**Work order**
In duplicating the lines below, keep every word unchanged and drop the pictures.

**Provided material**

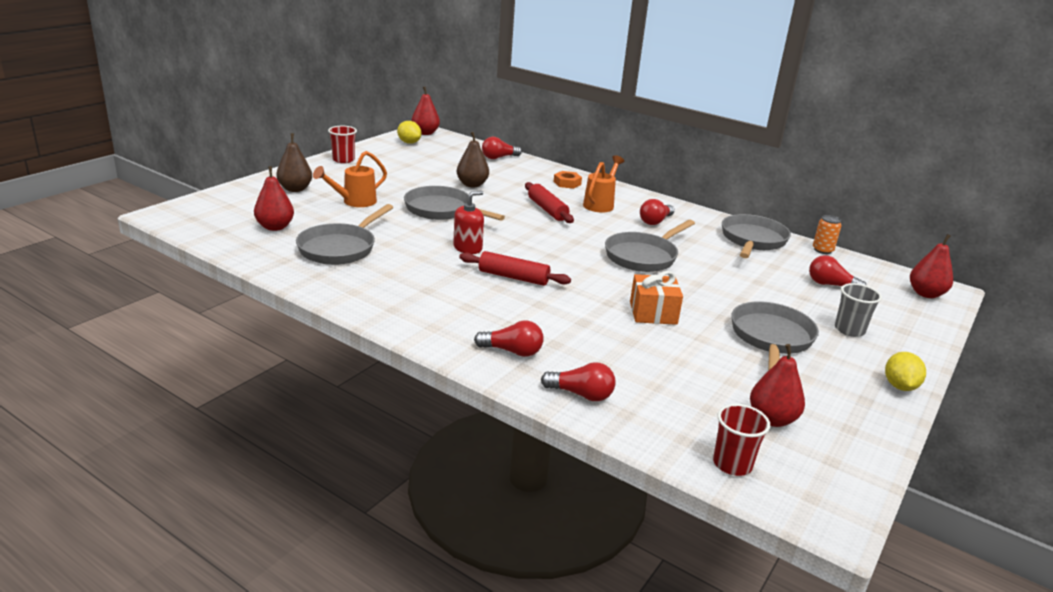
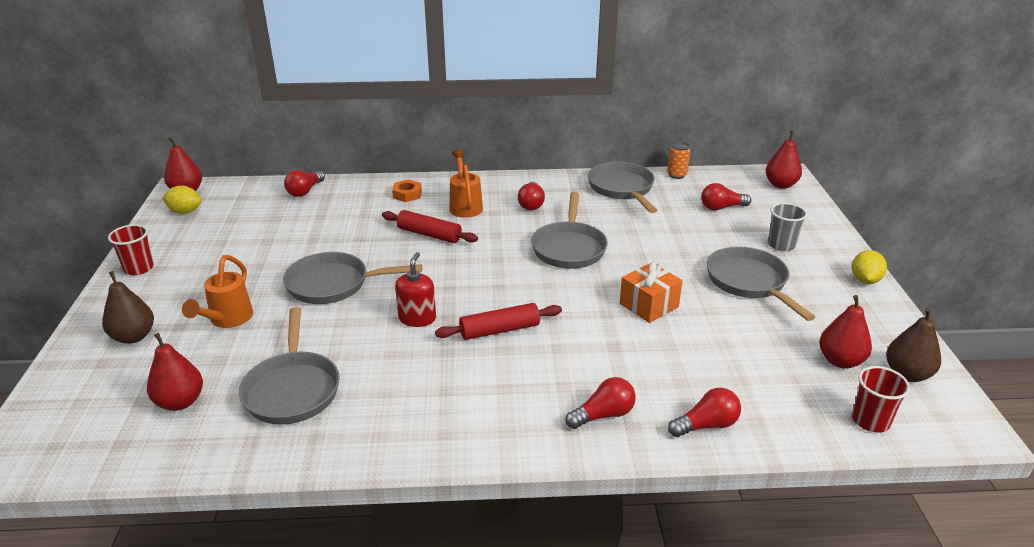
camera: 35 degrees left, 5 degrees up
(472, 185) = (322, 237): brown pear -> brown pear (907, 374)
(899, 386) = (865, 280): yellow lemon -> yellow lemon turned 45 degrees clockwise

**Solution below**
camera: 35 degrees left, 5 degrees up
(472, 185) = (322, 237): brown pear -> brown pear (907, 374)
(899, 386) = (865, 280): yellow lemon -> yellow lemon turned 45 degrees clockwise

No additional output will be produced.